Given information below:

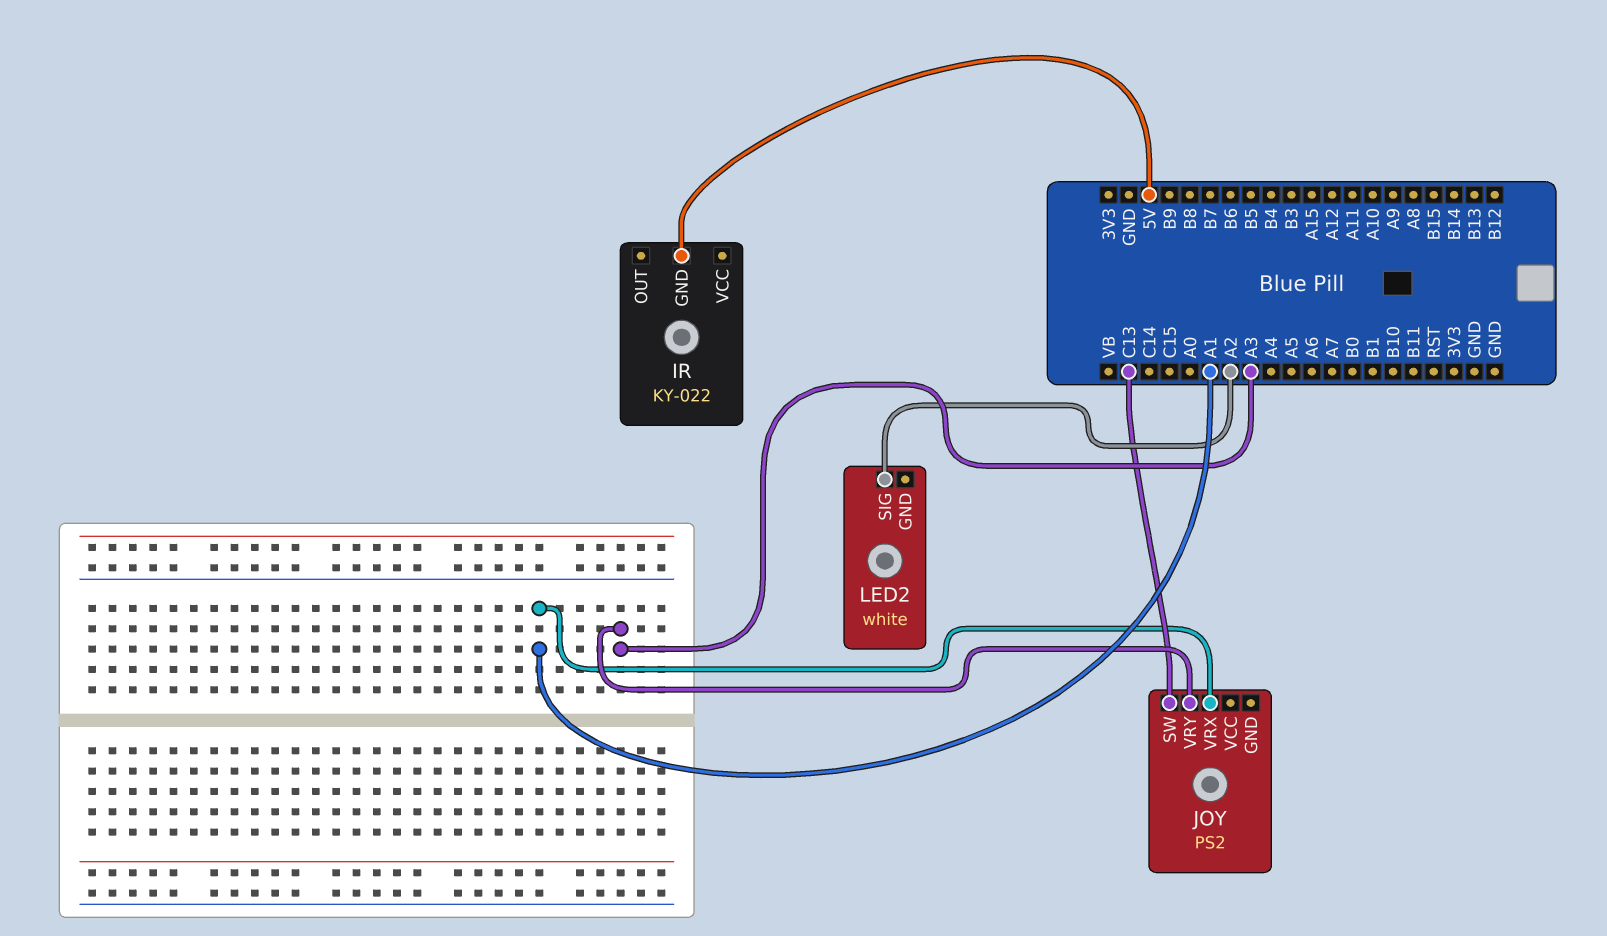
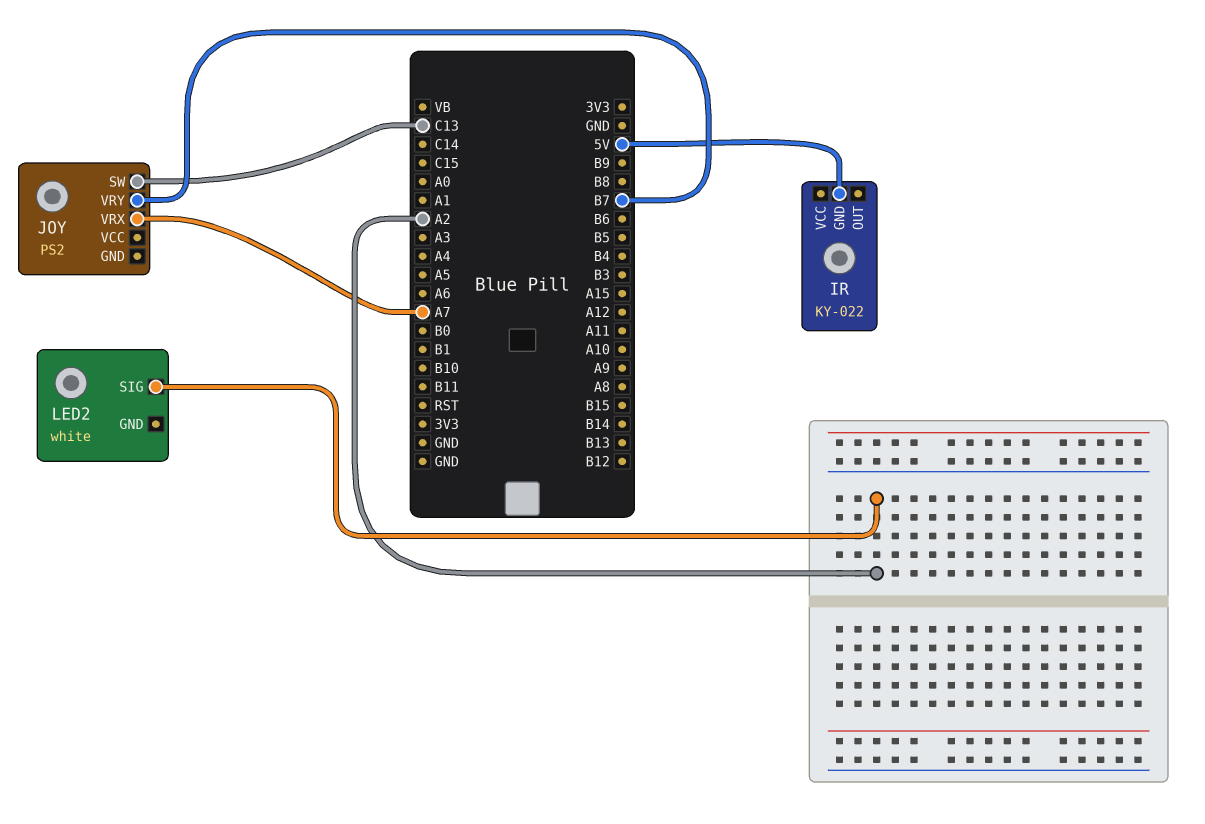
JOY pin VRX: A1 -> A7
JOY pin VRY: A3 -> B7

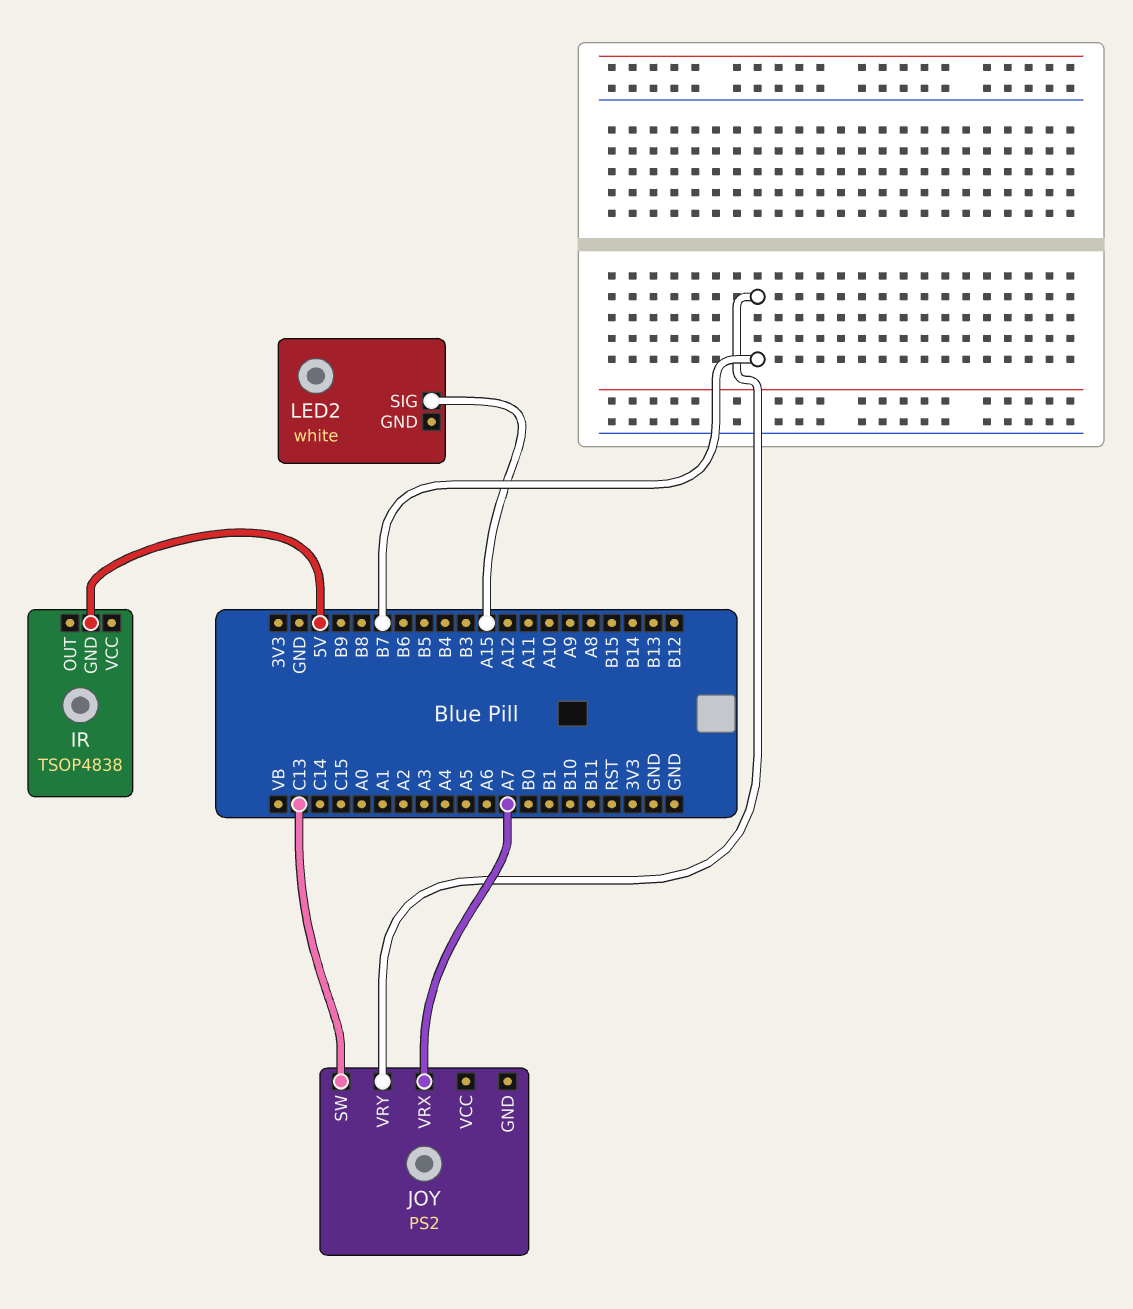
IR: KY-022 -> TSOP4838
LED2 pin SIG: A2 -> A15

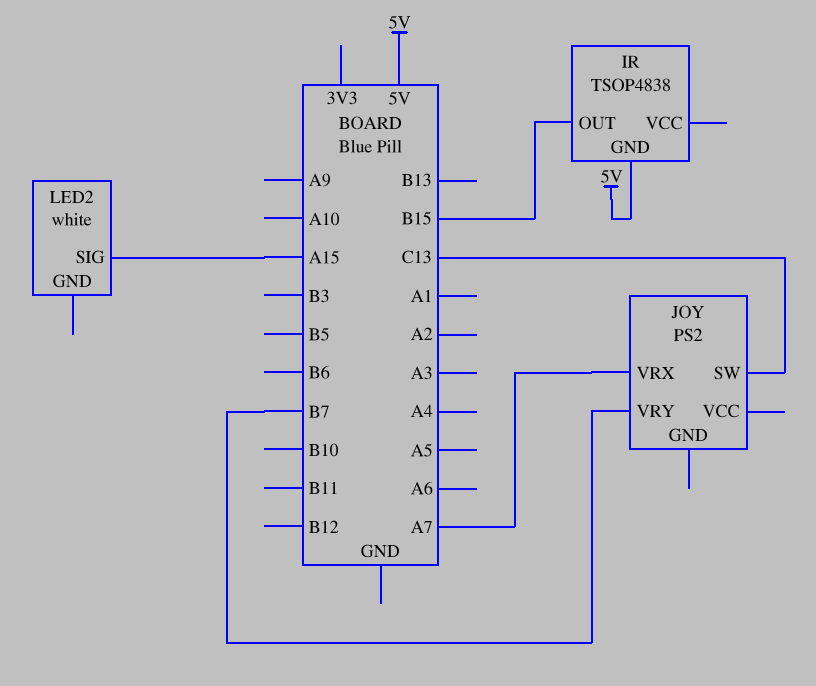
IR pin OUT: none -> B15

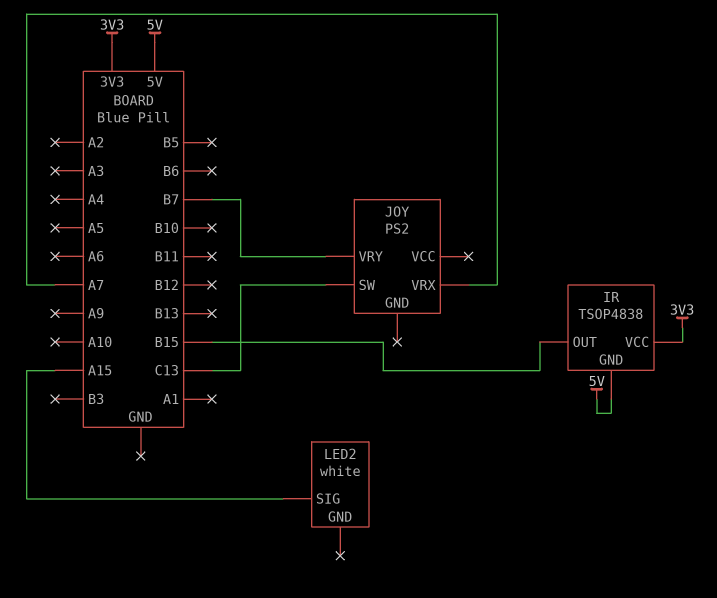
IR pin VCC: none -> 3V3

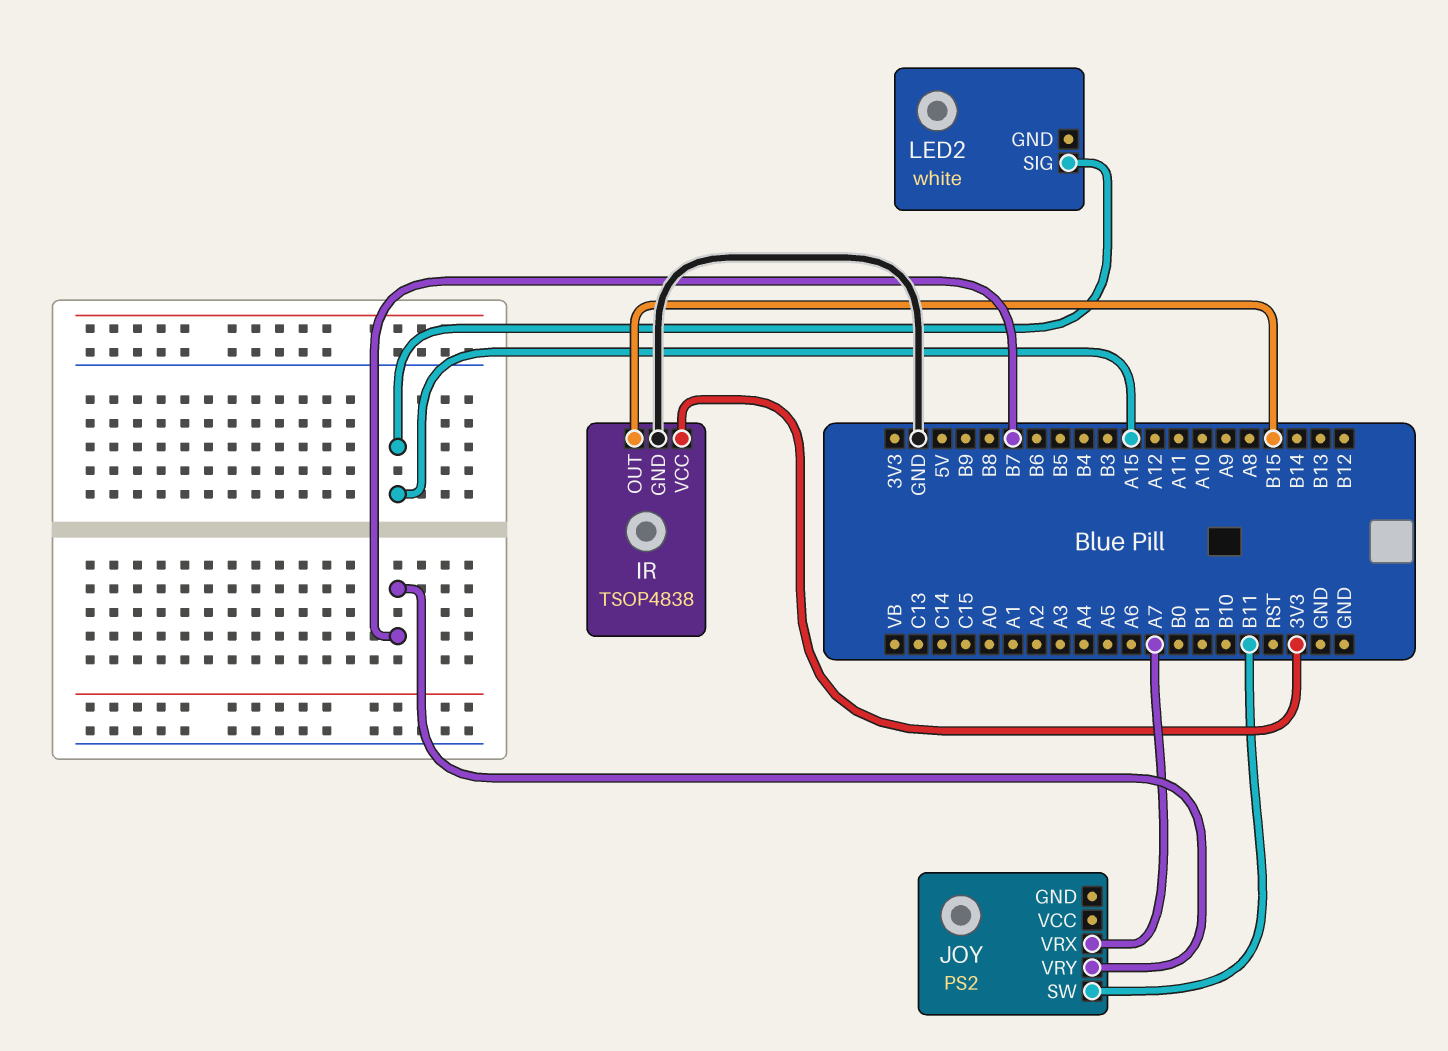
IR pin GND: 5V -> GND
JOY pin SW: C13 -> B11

End of Given information.
Given information below:

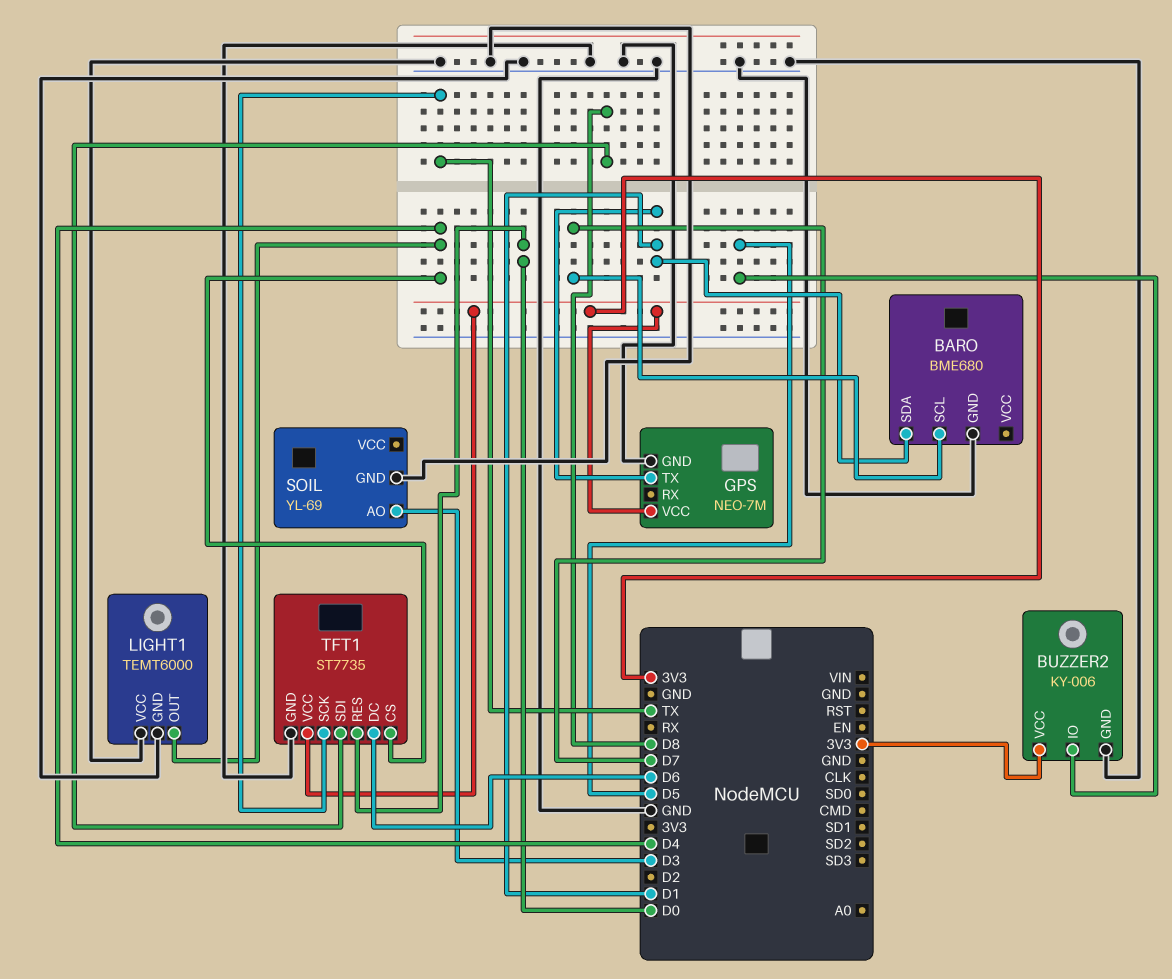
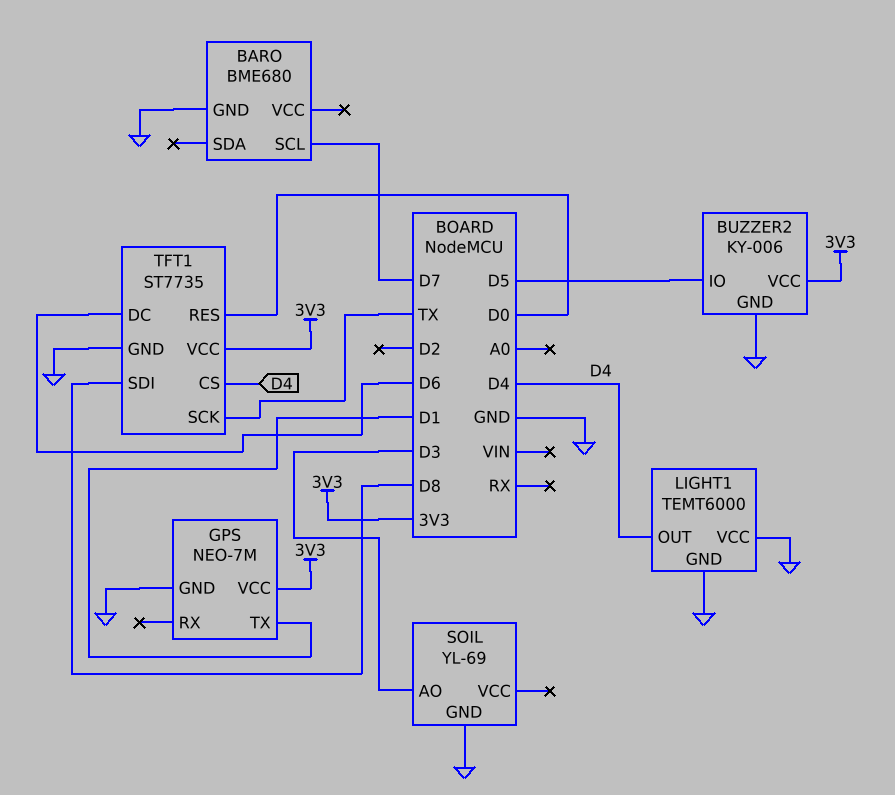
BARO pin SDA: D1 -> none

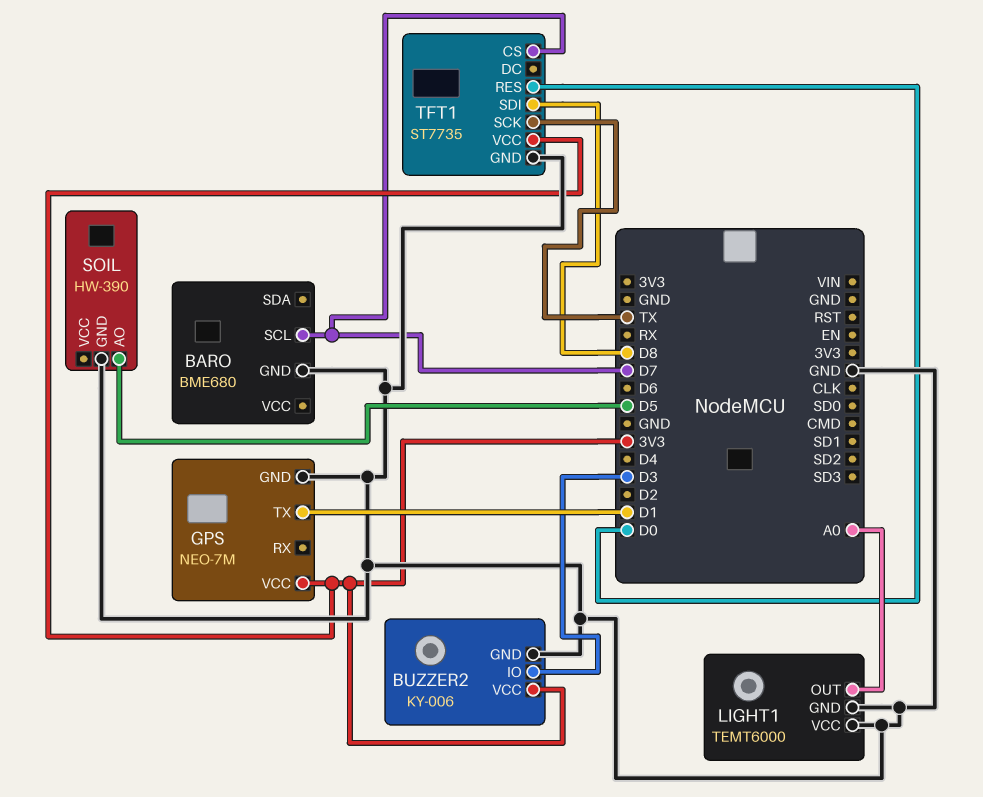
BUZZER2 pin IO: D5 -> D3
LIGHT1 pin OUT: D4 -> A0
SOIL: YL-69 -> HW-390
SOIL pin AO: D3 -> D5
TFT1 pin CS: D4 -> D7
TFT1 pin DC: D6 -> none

End of Given information.

#### Assignment
Return only the number of lines in the entries above that contain the word "none".

#### Output of the task
4